Using the records below, locate all lines containing "right" and return them.

>>>

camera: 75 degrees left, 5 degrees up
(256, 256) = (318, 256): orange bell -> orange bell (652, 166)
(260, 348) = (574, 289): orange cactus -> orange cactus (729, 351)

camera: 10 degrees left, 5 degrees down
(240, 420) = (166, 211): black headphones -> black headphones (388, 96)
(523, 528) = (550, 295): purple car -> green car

<<<
>>>

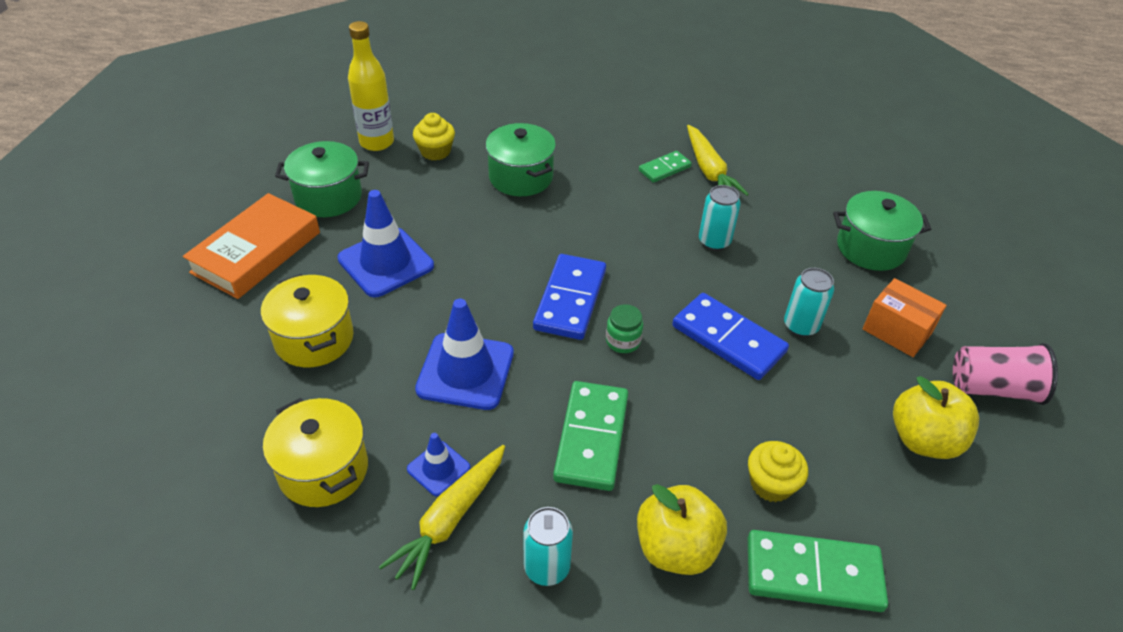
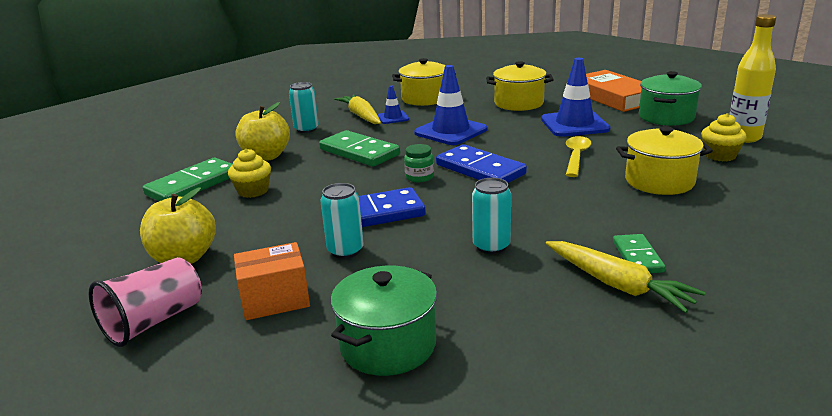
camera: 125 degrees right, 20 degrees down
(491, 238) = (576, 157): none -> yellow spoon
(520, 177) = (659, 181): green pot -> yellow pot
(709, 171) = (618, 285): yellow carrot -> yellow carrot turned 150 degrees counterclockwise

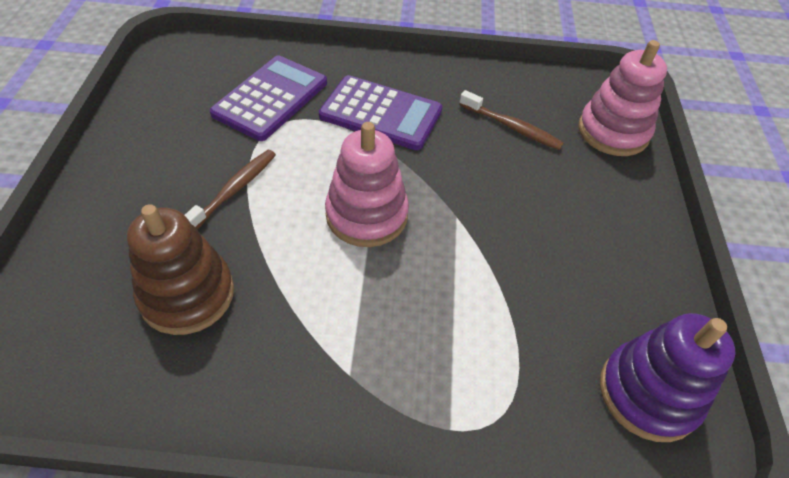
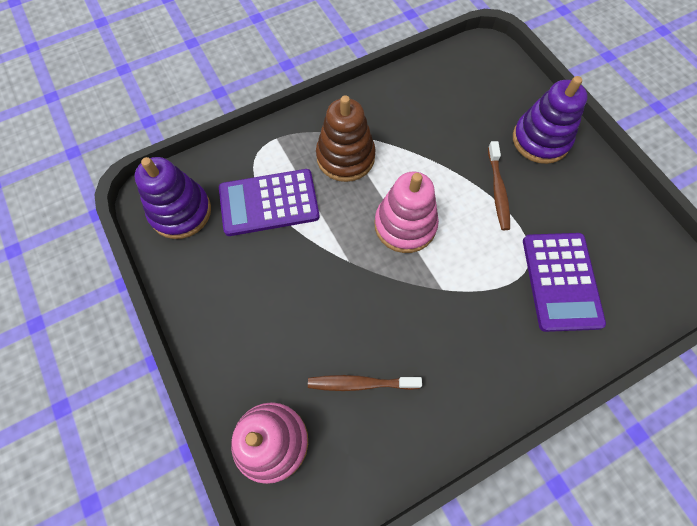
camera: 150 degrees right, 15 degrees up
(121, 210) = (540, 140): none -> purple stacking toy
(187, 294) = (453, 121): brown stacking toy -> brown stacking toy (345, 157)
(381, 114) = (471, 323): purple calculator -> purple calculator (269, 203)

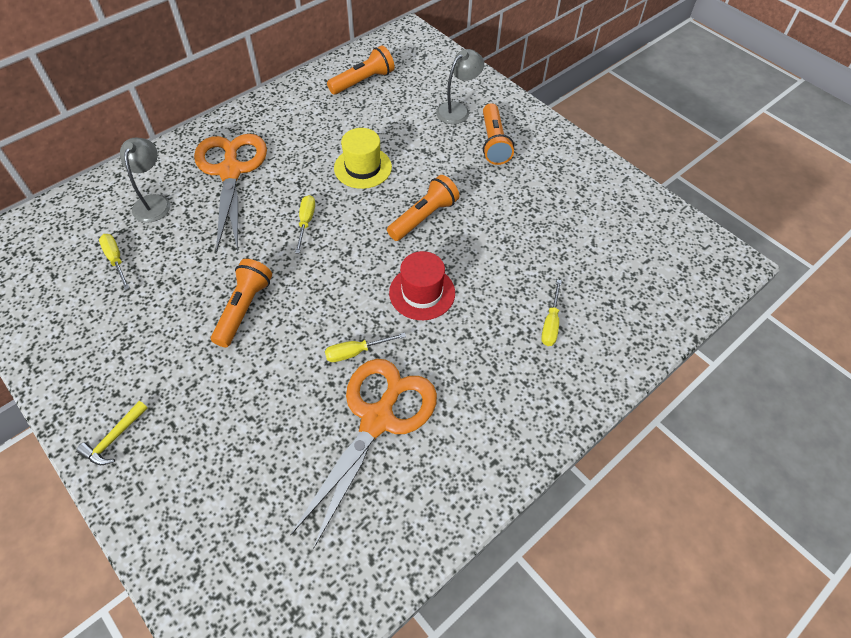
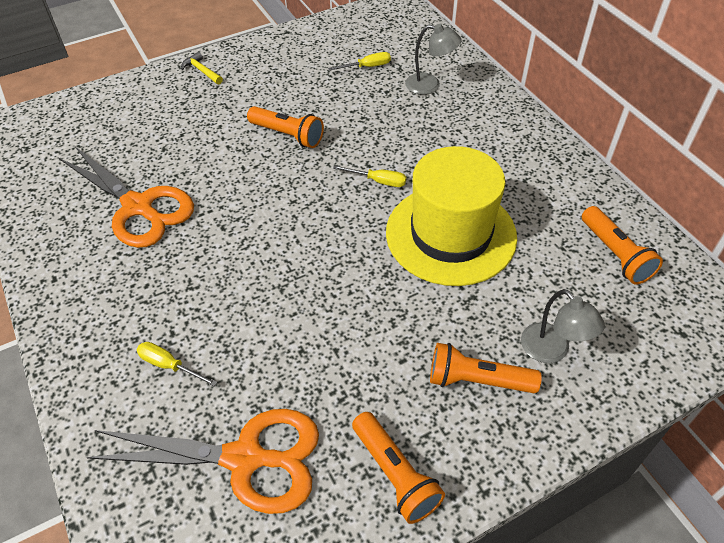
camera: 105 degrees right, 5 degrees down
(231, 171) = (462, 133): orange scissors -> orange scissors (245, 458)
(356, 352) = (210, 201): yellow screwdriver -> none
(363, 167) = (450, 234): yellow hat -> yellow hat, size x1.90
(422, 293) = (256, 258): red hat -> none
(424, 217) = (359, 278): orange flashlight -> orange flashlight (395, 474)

<<<

* Response for this exercise *
camera: 125 degrees right, 20 degrees down
camera: 150 degrees right, 15 degrees up
camera: 105 degrees right, 5 degrees down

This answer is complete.